=== AVAILABLE DATA ===

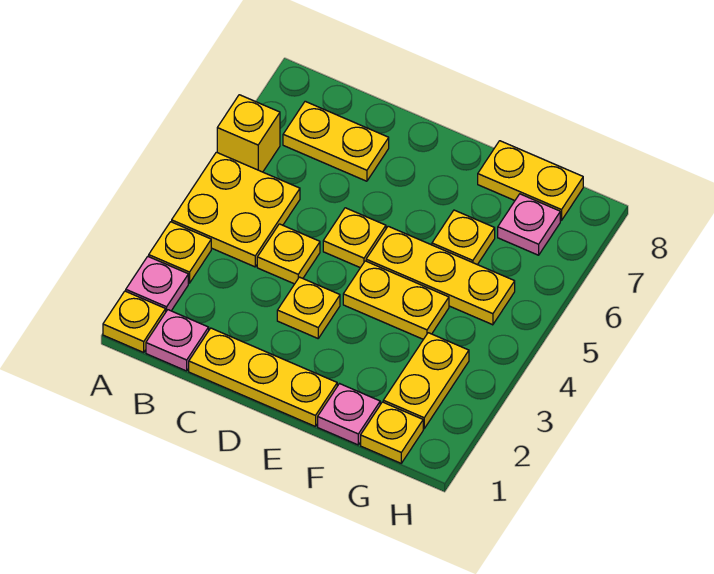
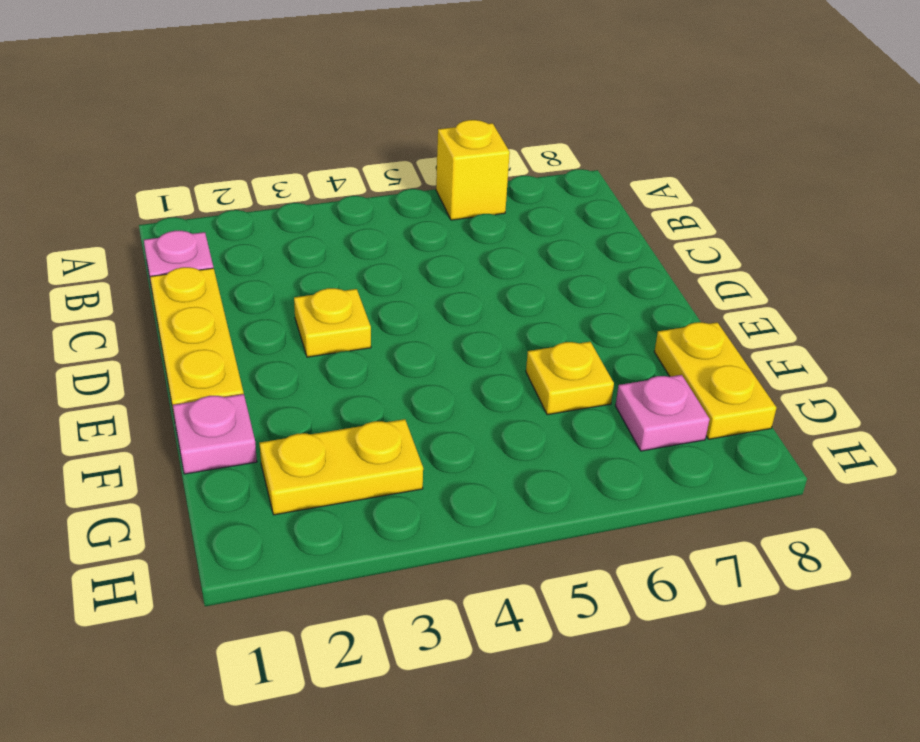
none -> yellow plate A1 level 1
none -> pink plate A2 level 1
none -> yellow plate A3 level 1

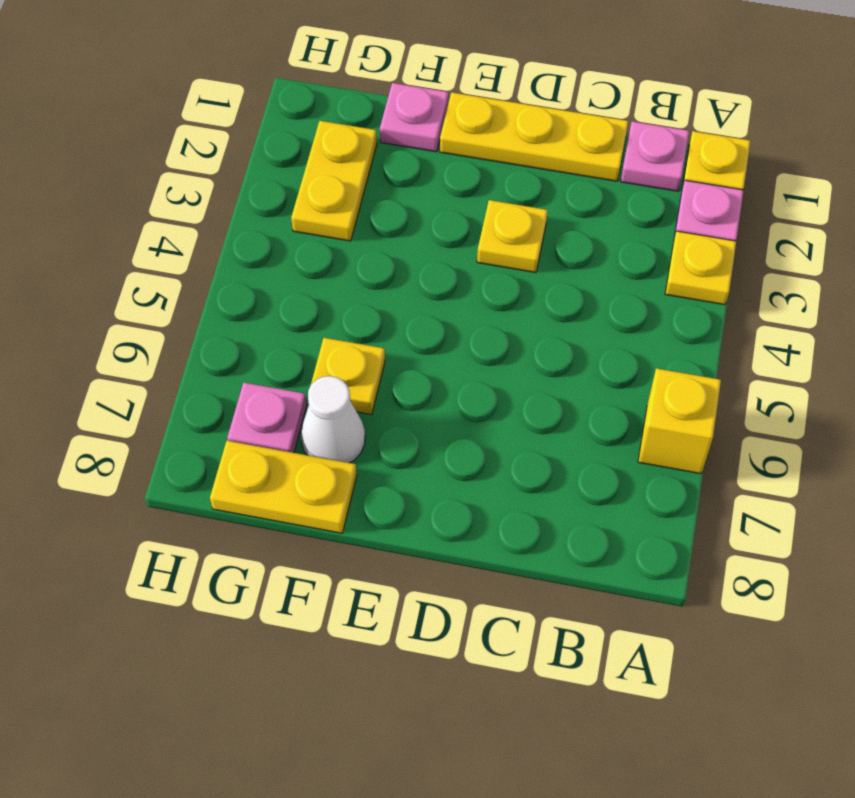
white cone F7 level 1 -> none
none -> yellow plate A4:B5 level 1
none -> yellow plate B7:C7 level 1
none -> yellow plate C4 level 1

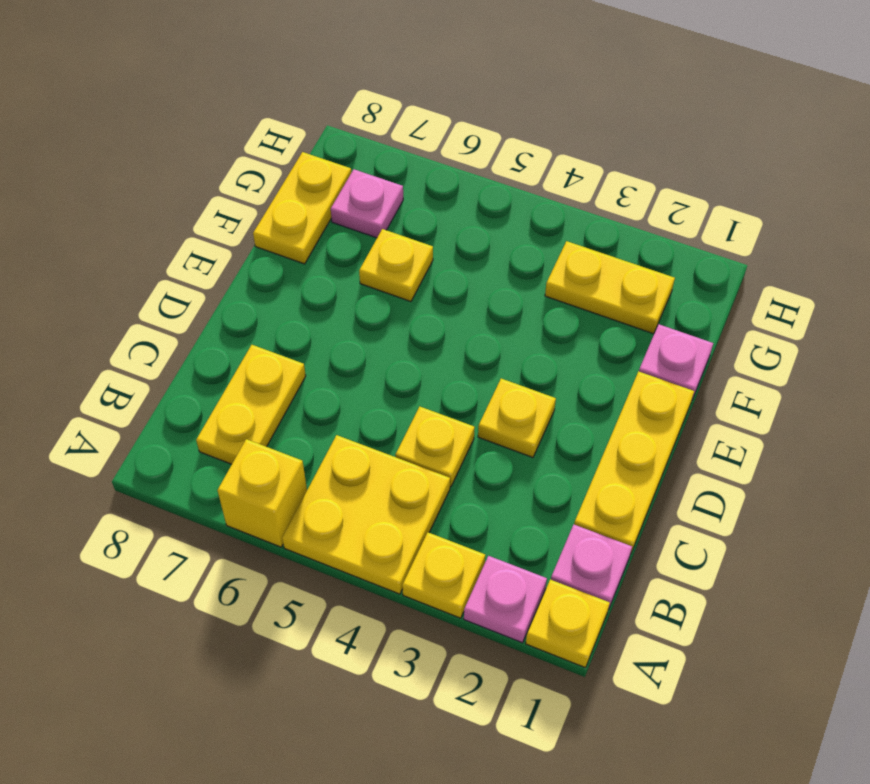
none -> yellow plate D5 level 1
none -> yellow plate E4:F4 level 1
none -> yellow plate E5:G5 level 1

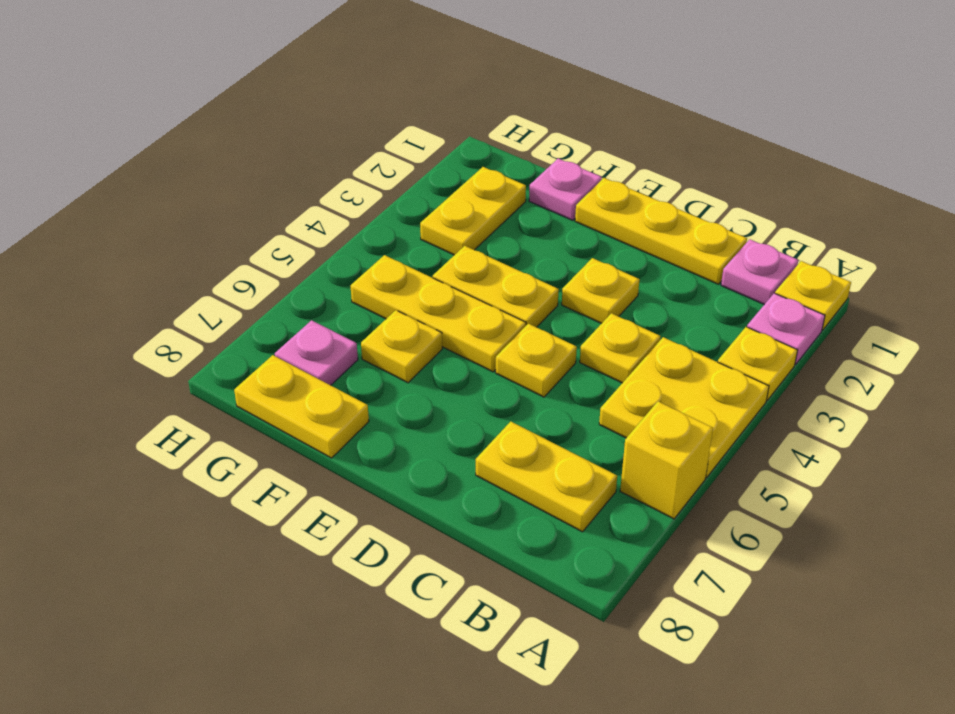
none -> yellow plate G1 level 1

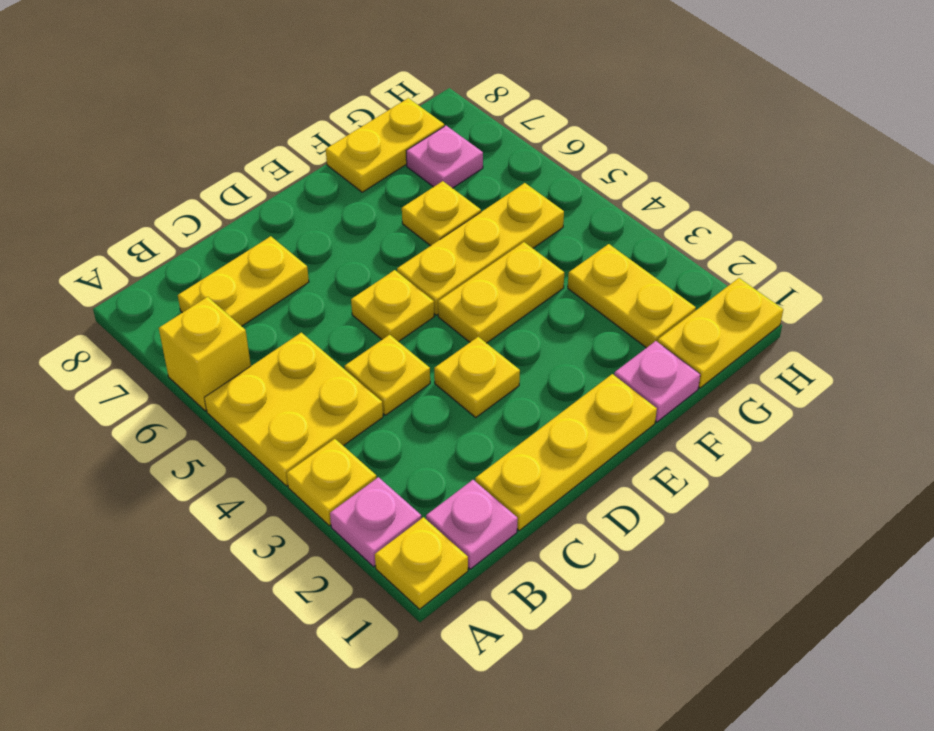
yellow plate G1:H1 level 1 -> yellow plate G1 level 1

===

WORK TO BE COMPLETED - Copy every line of the records above that holds the word "none".

RESULT OF THE EXERCISE -
none -> yellow plate A1 level 1
none -> pink plate A2 level 1
none -> yellow plate A3 level 1
white cone F7 level 1 -> none
none -> yellow plate A4:B5 level 1
none -> yellow plate B7:C7 level 1
none -> yellow plate C4 level 1
none -> yellow plate D5 level 1
none -> yellow plate E4:F4 level 1
none -> yellow plate E5:G5 level 1
none -> yellow plate G1 level 1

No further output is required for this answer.